#### TASK STATEMENT
In the entries that follow, find the line containing "CN1 pin 3: DP -> DM"; from there, copy every line exactly through the line containing "TP1: none -> test point (DM)".
** DATASET RECORDS follows **
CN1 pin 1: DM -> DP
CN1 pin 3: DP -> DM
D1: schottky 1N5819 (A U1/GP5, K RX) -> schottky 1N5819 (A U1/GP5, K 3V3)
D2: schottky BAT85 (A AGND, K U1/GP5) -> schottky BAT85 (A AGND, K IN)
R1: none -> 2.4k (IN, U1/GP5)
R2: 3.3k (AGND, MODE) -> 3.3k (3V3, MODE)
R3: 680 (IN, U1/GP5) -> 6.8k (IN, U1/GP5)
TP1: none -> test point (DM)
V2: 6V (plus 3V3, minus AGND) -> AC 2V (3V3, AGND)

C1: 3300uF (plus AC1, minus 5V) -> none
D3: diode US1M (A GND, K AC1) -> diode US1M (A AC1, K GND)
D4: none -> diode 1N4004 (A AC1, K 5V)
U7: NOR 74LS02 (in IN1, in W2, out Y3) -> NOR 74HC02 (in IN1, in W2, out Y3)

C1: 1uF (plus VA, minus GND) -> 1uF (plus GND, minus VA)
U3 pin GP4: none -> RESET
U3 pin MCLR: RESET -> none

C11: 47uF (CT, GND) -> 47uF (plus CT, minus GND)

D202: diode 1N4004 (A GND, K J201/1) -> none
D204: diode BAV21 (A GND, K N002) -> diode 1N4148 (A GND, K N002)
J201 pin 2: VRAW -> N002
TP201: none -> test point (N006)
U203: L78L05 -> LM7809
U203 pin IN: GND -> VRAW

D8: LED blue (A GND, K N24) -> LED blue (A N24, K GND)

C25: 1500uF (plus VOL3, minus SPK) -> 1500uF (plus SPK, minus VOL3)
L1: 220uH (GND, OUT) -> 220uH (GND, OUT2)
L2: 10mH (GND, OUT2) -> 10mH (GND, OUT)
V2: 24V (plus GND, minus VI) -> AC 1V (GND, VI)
** End of DATASET RECORDS **
#### SOLUTION FOR THIS EXERCISE
CN1 pin 3: DP -> DM
D1: schottky 1N5819 (A U1/GP5, K RX) -> schottky 1N5819 (A U1/GP5, K 3V3)
D2: schottky BAT85 (A AGND, K U1/GP5) -> schottky BAT85 (A AGND, K IN)
R1: none -> 2.4k (IN, U1/GP5)
R2: 3.3k (AGND, MODE) -> 3.3k (3V3, MODE)
R3: 680 (IN, U1/GP5) -> 6.8k (IN, U1/GP5)
TP1: none -> test point (DM)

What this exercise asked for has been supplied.